_Task details_
Your answer should be every line of the records that contains the word "NMOS", copied as it stands.

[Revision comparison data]
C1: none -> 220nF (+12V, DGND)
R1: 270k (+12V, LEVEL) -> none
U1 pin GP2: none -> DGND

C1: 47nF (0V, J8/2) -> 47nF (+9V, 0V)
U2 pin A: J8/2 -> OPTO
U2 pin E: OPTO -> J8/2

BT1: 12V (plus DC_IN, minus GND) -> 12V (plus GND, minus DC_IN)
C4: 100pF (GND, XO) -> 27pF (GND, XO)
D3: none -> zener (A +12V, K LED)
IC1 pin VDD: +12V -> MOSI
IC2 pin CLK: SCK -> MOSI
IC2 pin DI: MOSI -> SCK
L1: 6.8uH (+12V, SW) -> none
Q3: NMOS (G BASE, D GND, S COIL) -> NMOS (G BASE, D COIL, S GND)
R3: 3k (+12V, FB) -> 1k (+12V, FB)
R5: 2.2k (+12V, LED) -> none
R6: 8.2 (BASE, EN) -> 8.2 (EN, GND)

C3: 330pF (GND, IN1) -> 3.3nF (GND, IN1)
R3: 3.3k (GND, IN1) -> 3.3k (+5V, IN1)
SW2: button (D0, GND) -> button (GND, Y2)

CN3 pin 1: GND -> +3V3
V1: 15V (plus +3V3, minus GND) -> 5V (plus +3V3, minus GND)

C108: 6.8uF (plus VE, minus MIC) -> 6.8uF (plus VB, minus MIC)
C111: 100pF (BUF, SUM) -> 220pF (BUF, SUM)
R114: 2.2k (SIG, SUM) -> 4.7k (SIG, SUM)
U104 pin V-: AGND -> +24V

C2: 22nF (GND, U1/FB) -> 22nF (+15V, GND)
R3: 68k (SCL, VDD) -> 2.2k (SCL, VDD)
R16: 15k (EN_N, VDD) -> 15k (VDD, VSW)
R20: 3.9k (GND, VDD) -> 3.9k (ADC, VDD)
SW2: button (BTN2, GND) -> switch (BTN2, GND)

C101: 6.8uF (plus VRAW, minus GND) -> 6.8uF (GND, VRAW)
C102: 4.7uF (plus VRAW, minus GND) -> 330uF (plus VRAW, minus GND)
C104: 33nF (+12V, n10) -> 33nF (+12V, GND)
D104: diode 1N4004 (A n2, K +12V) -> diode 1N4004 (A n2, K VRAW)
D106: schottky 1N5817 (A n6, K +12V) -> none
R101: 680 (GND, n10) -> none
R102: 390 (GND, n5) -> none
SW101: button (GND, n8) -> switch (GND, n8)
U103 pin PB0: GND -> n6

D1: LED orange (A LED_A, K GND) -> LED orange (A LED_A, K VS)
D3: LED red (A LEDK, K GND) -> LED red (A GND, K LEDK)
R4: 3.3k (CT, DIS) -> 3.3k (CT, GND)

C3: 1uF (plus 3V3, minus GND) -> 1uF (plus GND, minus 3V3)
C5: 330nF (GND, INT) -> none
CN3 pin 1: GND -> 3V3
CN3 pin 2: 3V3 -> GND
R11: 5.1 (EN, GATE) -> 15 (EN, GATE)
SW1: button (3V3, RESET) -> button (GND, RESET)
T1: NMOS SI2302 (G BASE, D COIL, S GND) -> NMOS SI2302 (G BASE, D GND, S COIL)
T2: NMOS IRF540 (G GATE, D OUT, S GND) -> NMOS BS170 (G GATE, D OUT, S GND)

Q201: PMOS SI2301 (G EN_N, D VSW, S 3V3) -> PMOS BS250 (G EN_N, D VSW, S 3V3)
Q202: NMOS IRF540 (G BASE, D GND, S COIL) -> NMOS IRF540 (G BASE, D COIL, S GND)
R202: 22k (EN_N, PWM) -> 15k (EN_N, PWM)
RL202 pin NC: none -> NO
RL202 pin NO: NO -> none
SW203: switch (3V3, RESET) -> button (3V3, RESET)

_Task answer_
Q3: NMOS (G BASE, D GND, S COIL) -> NMOS (G BASE, D COIL, S GND)
T1: NMOS SI2302 (G BASE, D COIL, S GND) -> NMOS SI2302 (G BASE, D GND, S COIL)
T2: NMOS IRF540 (G GATE, D OUT, S GND) -> NMOS BS170 (G GATE, D OUT, S GND)
Q202: NMOS IRF540 (G BASE, D GND, S COIL) -> NMOS IRF540 (G BASE, D COIL, S GND)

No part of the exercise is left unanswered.